§ **Supplied data**:
>>
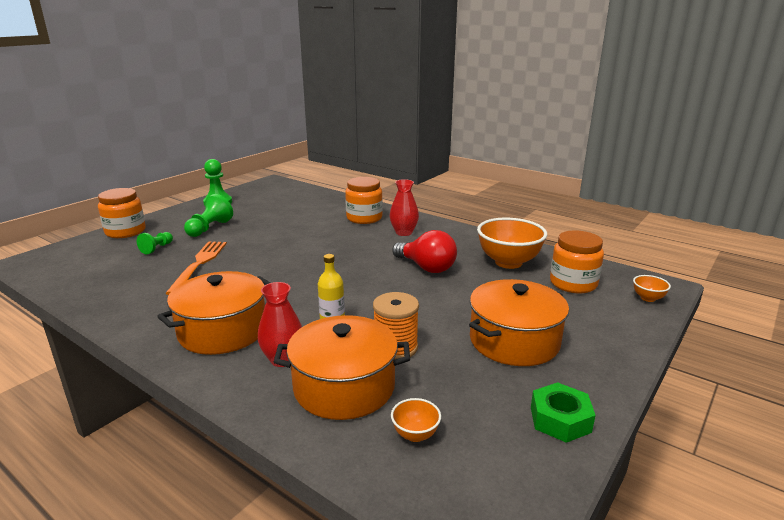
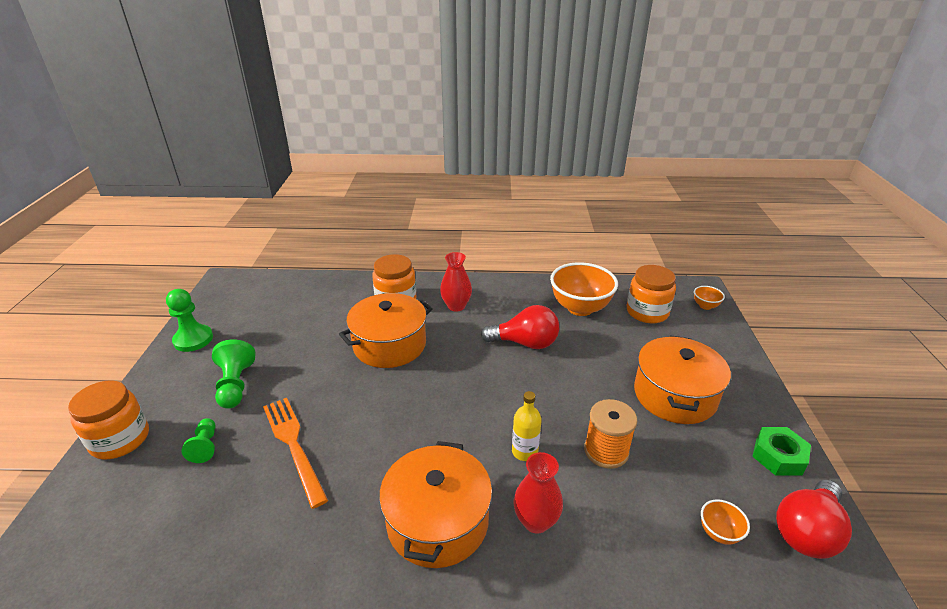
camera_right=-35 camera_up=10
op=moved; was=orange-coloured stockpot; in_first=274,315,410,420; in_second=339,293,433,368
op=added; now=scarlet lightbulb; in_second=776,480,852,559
<<
§ **Assigned task**: Beginning at the line where "op=moved; was=orange-coloured stockpot;" appears, extract each line through the end of the data above; keep them exact and include nothing else.

§ **Result below**:
op=moved; was=orange-coloured stockpot; in_first=274,315,410,420; in_second=339,293,433,368
op=added; now=scarlet lightbulb; in_second=776,480,852,559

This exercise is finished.